● **YOUR INSTRUCTIONS**
Your response should reproduce every line of the entries that contains the word "image".

★ ★ ★ ★ ★

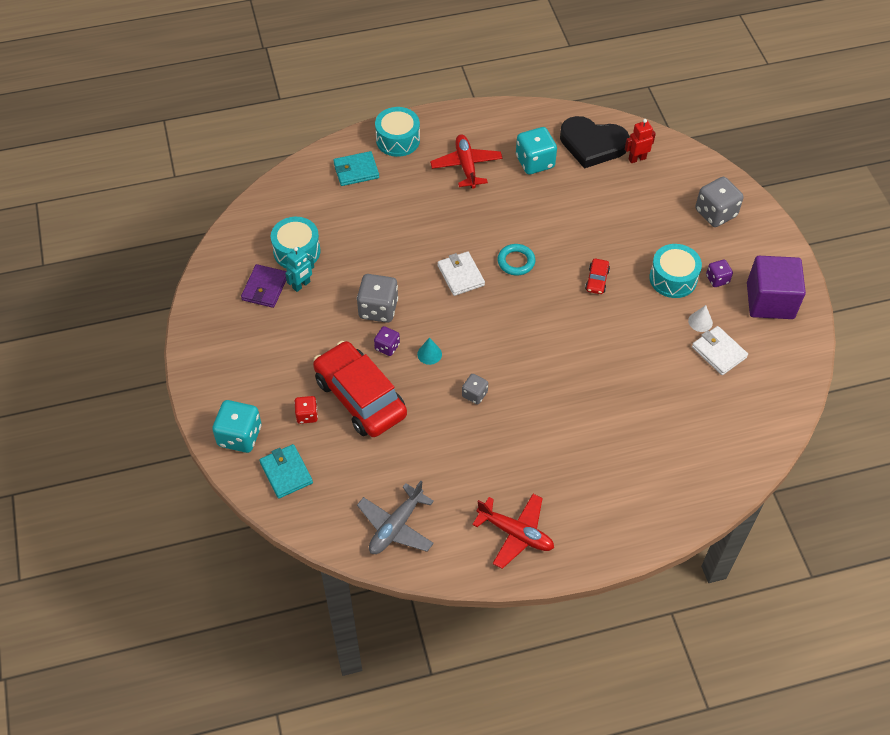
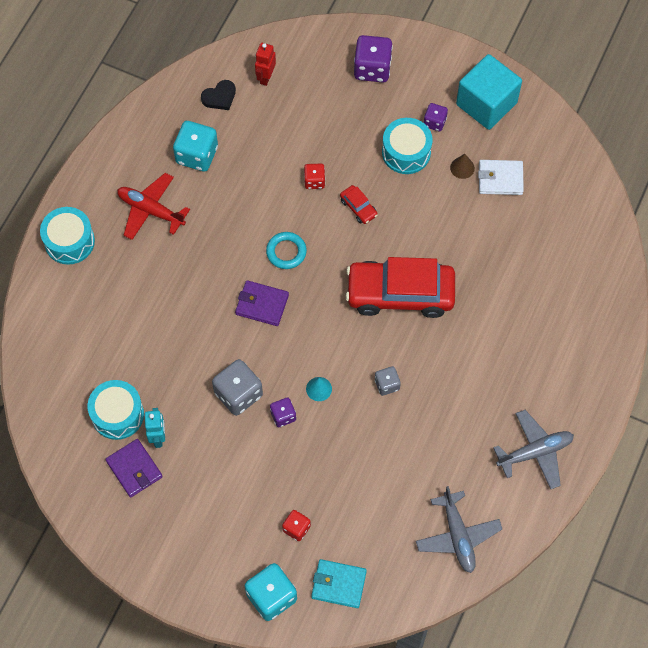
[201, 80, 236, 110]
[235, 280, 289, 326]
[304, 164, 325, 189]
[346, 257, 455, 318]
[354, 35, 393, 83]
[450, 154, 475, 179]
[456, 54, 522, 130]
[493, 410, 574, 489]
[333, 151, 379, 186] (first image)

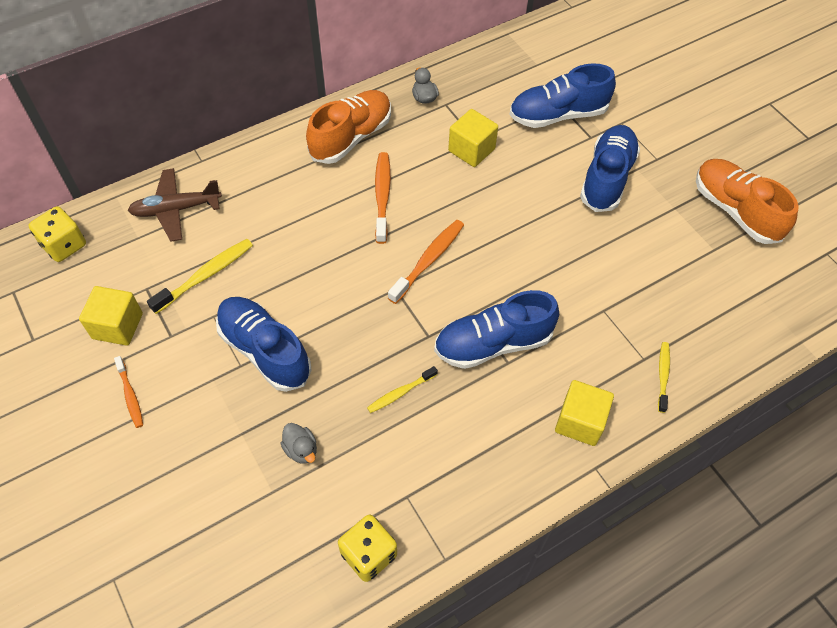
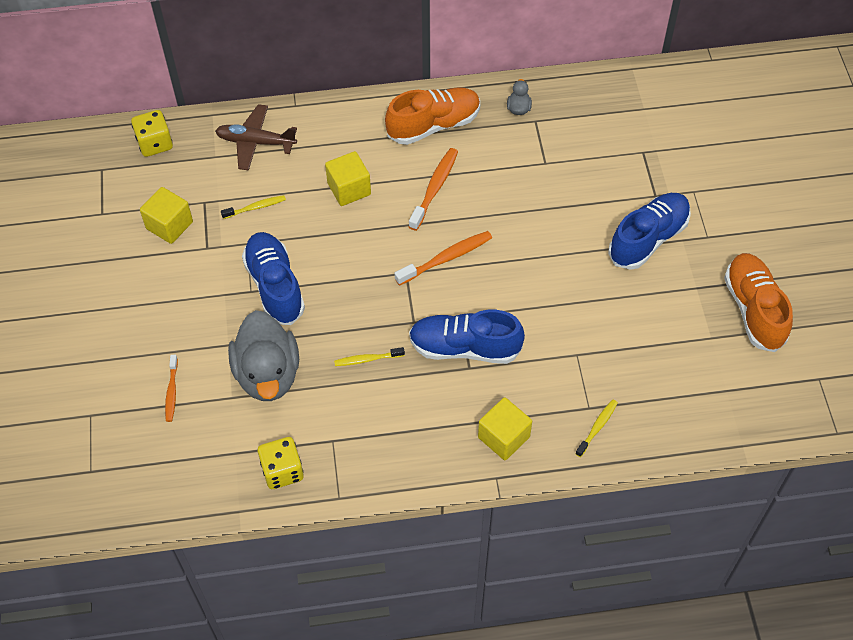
[165, 355, 178, 422]
[221, 195, 286, 219]
[228, 310, 299, 401]
[325, 151, 371, 206]
[509, 63, 616, 128] (first image)

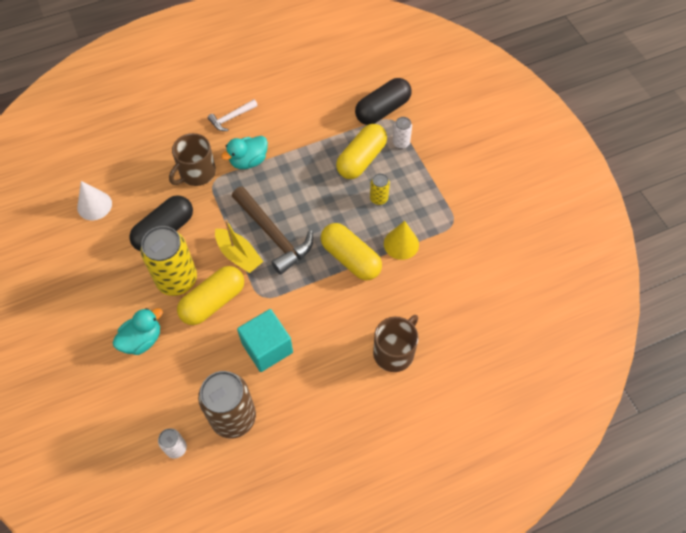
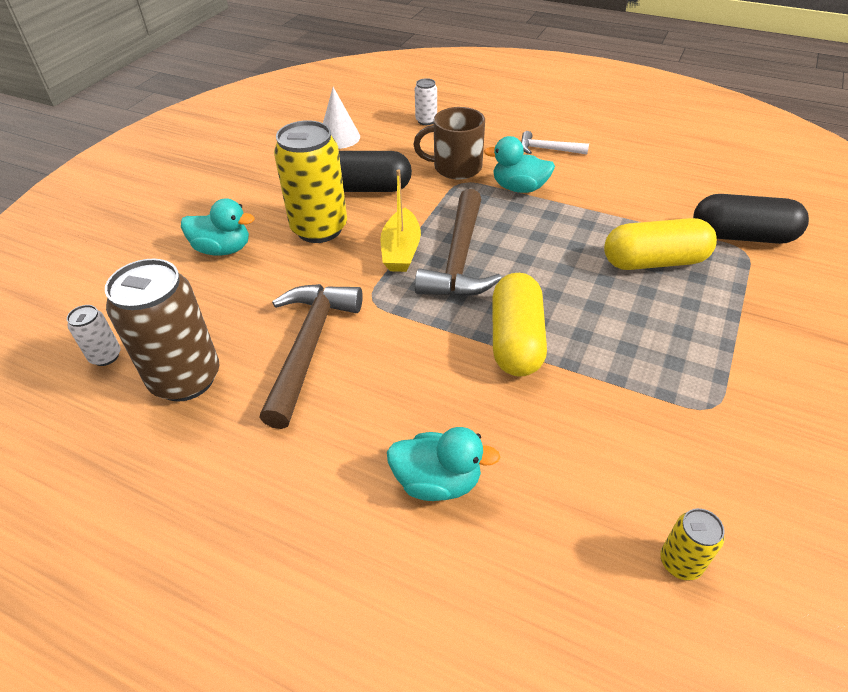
[259, 284, 363, 429]
[387, 427, 500, 501]
[415, 78, 437, 125]
[660, 508, 725, 581]
[177, 266, 244, 325] (first image)
[384, 221, 419, 260] (first image)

★ ★ ★ ★ ★

● **WRITTEN RESPONSE**
[333, 151, 379, 186] (first image)
[509, 63, 616, 128] (first image)
[177, 266, 244, 325] (first image)
[384, 221, 419, 260] (first image)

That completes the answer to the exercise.